Exercise task: Please copy out every row below word for word, in the same order.

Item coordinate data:
-- start --
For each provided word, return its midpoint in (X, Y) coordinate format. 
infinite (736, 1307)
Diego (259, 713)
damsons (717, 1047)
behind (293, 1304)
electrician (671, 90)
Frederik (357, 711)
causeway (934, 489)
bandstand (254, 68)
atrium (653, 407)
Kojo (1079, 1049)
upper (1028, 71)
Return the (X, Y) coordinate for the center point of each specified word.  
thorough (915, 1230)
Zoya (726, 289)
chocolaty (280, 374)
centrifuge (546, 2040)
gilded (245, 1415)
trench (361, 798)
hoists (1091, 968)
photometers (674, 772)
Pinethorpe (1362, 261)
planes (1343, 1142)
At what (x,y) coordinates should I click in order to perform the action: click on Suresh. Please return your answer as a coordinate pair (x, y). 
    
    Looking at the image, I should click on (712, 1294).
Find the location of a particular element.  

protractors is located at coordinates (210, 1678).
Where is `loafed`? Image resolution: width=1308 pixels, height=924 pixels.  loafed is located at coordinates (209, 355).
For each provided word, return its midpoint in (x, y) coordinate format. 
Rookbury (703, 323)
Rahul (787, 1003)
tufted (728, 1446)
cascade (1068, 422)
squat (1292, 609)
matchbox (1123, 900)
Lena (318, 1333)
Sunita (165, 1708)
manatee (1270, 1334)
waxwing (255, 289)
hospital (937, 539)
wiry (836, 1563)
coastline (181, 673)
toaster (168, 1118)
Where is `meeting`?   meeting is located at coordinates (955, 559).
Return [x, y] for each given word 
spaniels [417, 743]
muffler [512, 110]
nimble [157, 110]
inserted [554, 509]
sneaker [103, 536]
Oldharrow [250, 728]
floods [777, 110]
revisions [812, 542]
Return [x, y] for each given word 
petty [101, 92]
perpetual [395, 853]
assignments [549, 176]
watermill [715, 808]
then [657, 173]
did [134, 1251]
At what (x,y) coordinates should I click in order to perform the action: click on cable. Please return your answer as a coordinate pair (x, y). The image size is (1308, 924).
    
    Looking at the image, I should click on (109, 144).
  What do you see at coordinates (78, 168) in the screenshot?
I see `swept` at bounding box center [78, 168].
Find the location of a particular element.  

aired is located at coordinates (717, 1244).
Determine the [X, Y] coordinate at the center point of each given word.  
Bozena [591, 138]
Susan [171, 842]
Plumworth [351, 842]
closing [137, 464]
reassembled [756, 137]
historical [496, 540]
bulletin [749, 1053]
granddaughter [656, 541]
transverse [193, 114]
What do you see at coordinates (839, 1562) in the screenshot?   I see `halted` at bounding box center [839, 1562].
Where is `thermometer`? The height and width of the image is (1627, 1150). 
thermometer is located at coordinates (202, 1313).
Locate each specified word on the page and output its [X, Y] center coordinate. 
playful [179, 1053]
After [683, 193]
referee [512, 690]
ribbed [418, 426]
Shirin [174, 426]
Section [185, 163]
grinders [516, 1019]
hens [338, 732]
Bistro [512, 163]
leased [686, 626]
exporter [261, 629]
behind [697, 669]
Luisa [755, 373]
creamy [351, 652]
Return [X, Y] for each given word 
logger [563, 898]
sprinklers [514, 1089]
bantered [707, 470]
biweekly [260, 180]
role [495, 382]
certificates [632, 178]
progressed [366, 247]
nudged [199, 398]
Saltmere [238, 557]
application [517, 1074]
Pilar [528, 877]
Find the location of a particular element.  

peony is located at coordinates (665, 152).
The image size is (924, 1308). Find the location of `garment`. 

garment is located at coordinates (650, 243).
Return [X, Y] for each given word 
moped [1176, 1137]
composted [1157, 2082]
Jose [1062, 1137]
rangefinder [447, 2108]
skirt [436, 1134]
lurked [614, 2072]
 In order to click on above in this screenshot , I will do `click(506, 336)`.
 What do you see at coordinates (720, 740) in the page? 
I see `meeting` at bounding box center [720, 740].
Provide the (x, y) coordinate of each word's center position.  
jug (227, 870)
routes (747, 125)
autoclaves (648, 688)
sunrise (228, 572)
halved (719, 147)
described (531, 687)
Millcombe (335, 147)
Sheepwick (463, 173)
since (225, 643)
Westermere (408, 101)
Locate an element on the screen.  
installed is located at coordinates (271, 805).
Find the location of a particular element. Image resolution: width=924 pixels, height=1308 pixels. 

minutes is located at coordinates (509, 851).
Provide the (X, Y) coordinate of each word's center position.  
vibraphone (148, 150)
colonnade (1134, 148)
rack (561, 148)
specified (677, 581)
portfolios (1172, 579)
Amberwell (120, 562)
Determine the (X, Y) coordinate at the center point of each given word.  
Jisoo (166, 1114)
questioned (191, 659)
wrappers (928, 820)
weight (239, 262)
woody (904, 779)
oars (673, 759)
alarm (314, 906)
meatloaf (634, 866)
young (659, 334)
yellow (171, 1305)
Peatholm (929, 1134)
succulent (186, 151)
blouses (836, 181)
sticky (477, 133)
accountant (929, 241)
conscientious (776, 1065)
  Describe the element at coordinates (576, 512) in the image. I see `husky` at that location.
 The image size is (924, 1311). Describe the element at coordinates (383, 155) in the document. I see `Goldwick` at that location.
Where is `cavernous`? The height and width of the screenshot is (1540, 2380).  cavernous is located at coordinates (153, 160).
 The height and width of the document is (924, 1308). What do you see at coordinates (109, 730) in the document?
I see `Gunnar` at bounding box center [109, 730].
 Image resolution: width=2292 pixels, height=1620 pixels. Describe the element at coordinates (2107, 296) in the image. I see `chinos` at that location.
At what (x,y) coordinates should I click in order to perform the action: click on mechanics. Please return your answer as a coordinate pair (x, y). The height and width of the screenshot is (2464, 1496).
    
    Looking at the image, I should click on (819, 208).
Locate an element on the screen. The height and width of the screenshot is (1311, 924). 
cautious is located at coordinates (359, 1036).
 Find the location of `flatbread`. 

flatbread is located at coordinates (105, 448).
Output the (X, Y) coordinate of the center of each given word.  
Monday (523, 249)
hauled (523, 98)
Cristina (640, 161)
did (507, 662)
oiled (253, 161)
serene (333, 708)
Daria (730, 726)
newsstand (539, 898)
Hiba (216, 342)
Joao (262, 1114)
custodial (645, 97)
-- end --
Task response:
For each provided word, return its midpoint in (X, Y) coordinate format. 
infinite (736, 1307)
Diego (259, 713)
damsons (717, 1047)
behind (293, 1304)
electrician (671, 90)
Frederik (357, 711)
causeway (934, 489)
bandstand (254, 68)
atrium (653, 407)
Kojo (1079, 1049)
upper (1028, 71)
Return the (X, Y) coordinate for the center point of each specified word.  
thorough (915, 1230)
Zoya (726, 289)
chocolaty (280, 374)
centrifuge (546, 2040)
gilded (245, 1415)
trench (361, 798)
hoists (1091, 968)
photometers (674, 772)
Pinethorpe (1362, 261)
planes (1343, 1142)
At what (x,y) coordinates should I click in order to perform the action: click on Suresh. Please return your answer as a coordinate pair (x, y). 
    
    Looking at the image, I should click on (712, 1294).
Find the location of a particular element.  

protractors is located at coordinates (210, 1678).
Where is `loafed`? Image resolution: width=1308 pixels, height=924 pixels.  loafed is located at coordinates (209, 355).
For each provided word, return its midpoint in (x, y) coordinate format. 
Rookbury (703, 323)
Rahul (787, 1003)
tufted (728, 1446)
cascade (1068, 422)
squat (1292, 609)
matchbox (1123, 900)
Lena (318, 1333)
Sunita (165, 1708)
manatee (1270, 1334)
waxwing (255, 289)
hospital (937, 539)
wiry (836, 1563)
coastline (181, 673)
toaster (168, 1118)
Where is `meeting`?   meeting is located at coordinates (955, 559).
Return [x, y] for each given word 
spaniels [417, 743]
muffler [512, 110]
nimble [157, 110]
inserted [554, 509]
sneaker [103, 536]
Oldharrow [250, 728]
floods [777, 110]
revisions [812, 542]
Return [x, y] for each given word 
petty [101, 92]
perpetual [395, 853]
assignments [549, 176]
watermill [715, 808]
then [657, 173]
did [134, 1251]
At what (x,y) coordinates should I click in order to perform the action: click on cable. Please return your answer as a coordinate pair (x, y). The image size is (1308, 924).
    
    Looking at the image, I should click on (109, 144).
  What do you see at coordinates (78, 168) in the screenshot?
I see `swept` at bounding box center [78, 168].
Find the location of a particular element.  

aired is located at coordinates (717, 1244).
Determine the [X, Y] coordinate at the center point of each given word.  
Bozena [591, 138]
Susan [171, 842]
Plumworth [351, 842]
closing [137, 464]
reassembled [756, 137]
historical [496, 540]
bulletin [749, 1053]
granddaughter [656, 541]
transverse [193, 114]
What do you see at coordinates (839, 1562) in the screenshot?   I see `halted` at bounding box center [839, 1562].
Where is `thermometer`? The height and width of the image is (1627, 1150). 
thermometer is located at coordinates (202, 1313).
Locate each specified word on the page and output its [X, Y] center coordinate. 
playful [179, 1053]
After [683, 193]
referee [512, 690]
ribbed [418, 426]
Shirin [174, 426]
Section [185, 163]
grinders [516, 1019]
hens [338, 732]
Bistro [512, 163]
leased [686, 626]
exporter [261, 629]
behind [697, 669]
Luisa [755, 373]
creamy [351, 652]
Return [X, Y] for each given word 
logger [563, 898]
sprinklers [514, 1089]
bantered [707, 470]
biweekly [260, 180]
role [495, 382]
certificates [632, 178]
progressed [366, 247]
nudged [199, 398]
Saltmere [238, 557]
application [517, 1074]
Pilar [528, 877]
Find the location of a particular element.  

peony is located at coordinates (665, 152).
The image size is (924, 1308). Find the location of `garment`. 

garment is located at coordinates (650, 243).
Return [X, Y] for each given word 
moped [1176, 1137]
composted [1157, 2082]
Jose [1062, 1137]
rangefinder [447, 2108]
skirt [436, 1134]
lurked [614, 2072]
 In order to click on above in this screenshot , I will do `click(506, 336)`.
 What do you see at coordinates (720, 740) in the page? 
I see `meeting` at bounding box center [720, 740].
Provide the (x, y) coordinate of each word's center position.  
jug (227, 870)
routes (747, 125)
autoclaves (648, 688)
sunrise (228, 572)
halved (719, 147)
described (531, 687)
Millcombe (335, 147)
Sheepwick (463, 173)
since (225, 643)
Westermere (408, 101)
Locate an element on the screen.  
installed is located at coordinates (271, 805).
Find the location of a particular element. Image resolution: width=924 pixels, height=1308 pixels. 

minutes is located at coordinates (509, 851).
Provide the (X, Y) coordinate of each word's center position.  
vibraphone (148, 150)
colonnade (1134, 148)
rack (561, 148)
specified (677, 581)
portfolios (1172, 579)
Amberwell (120, 562)
Determine the (X, Y) coordinate at the center point of each given word.  
Jisoo (166, 1114)
questioned (191, 659)
wrappers (928, 820)
weight (239, 262)
woody (904, 779)
oars (673, 759)
alarm (314, 906)
meatloaf (634, 866)
young (659, 334)
yellow (171, 1305)
Peatholm (929, 1134)
succulent (186, 151)
blouses (836, 181)
sticky (477, 133)
accountant (929, 241)
conscientious (776, 1065)
  Describe the element at coordinates (576, 512) in the image. I see `husky` at that location.
 The image size is (924, 1311). Describe the element at coordinates (383, 155) in the document. I see `Goldwick` at that location.
Where is `cavernous`? The height and width of the screenshot is (1540, 2380).  cavernous is located at coordinates (153, 160).
 The height and width of the document is (924, 1308). What do you see at coordinates (109, 730) in the document?
I see `Gunnar` at bounding box center [109, 730].
 Image resolution: width=2292 pixels, height=1620 pixels. Describe the element at coordinates (2107, 296) in the image. I see `chinos` at that location.
At what (x,y) coordinates should I click in order to perform the action: click on mechanics. Please return your answer as a coordinate pair (x, y). The height and width of the screenshot is (2464, 1496).
    
    Looking at the image, I should click on (819, 208).
Locate an element on the screen. The height and width of the screenshot is (1311, 924). 
cautious is located at coordinates (359, 1036).
 Find the location of `flatbread`. 

flatbread is located at coordinates (105, 448).
Output the (X, Y) coordinate of the center of each given word.  
Monday (523, 249)
hauled (523, 98)
Cristina (640, 161)
did (507, 662)
oiled (253, 161)
serene (333, 708)
Daria (730, 726)
newsstand (539, 898)
Hiba (216, 342)
Joao (262, 1114)
custodial (645, 97)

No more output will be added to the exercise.